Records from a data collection
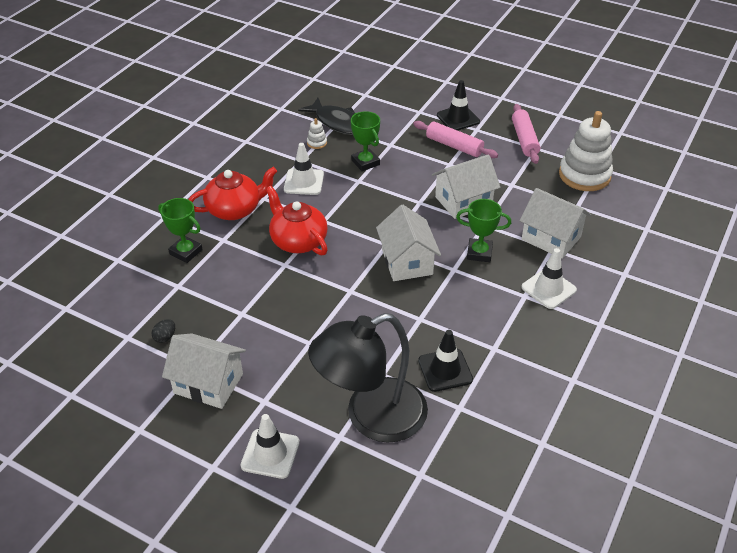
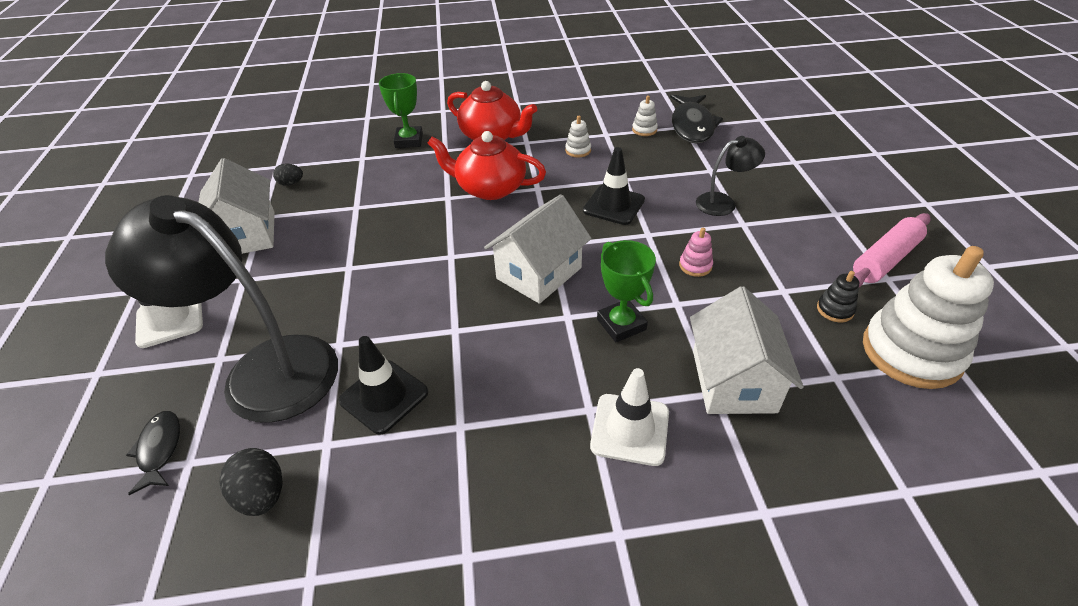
camera: 55 degrees right, 0 degrees up
red teapot [266,186,328,255] -> red teapot turned 90 degrees counterclockwise [427,131,546,200]
white traffic cone [284,143,324,195] -> white stacking toy [565,116,591,157]
green trophy [351,111,380,171] -> none
pink rolling pin [413,121,498,158] -> none
white house [432,154,500,219] -> pink stacking toy [679,228,713,277]
black traffic cone [437,80,480,131] -> black traffic cone moved to [583,147,645,225]
none -> black fish [126,411,180,495]
none -> black egg [220,448,283,516]
none -> black lamp [696,136,765,216]
none -> black stacking toy [817,271,859,322]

### Exercise requirements:
Each line holding "none" in the records should be copied out.

### Reply to the exercise:
green trophy [351,111,380,171] -> none
pink rolling pin [413,121,498,158] -> none
none -> black fish [126,411,180,495]
none -> black egg [220,448,283,516]
none -> black lamp [696,136,765,216]
none -> black stacking toy [817,271,859,322]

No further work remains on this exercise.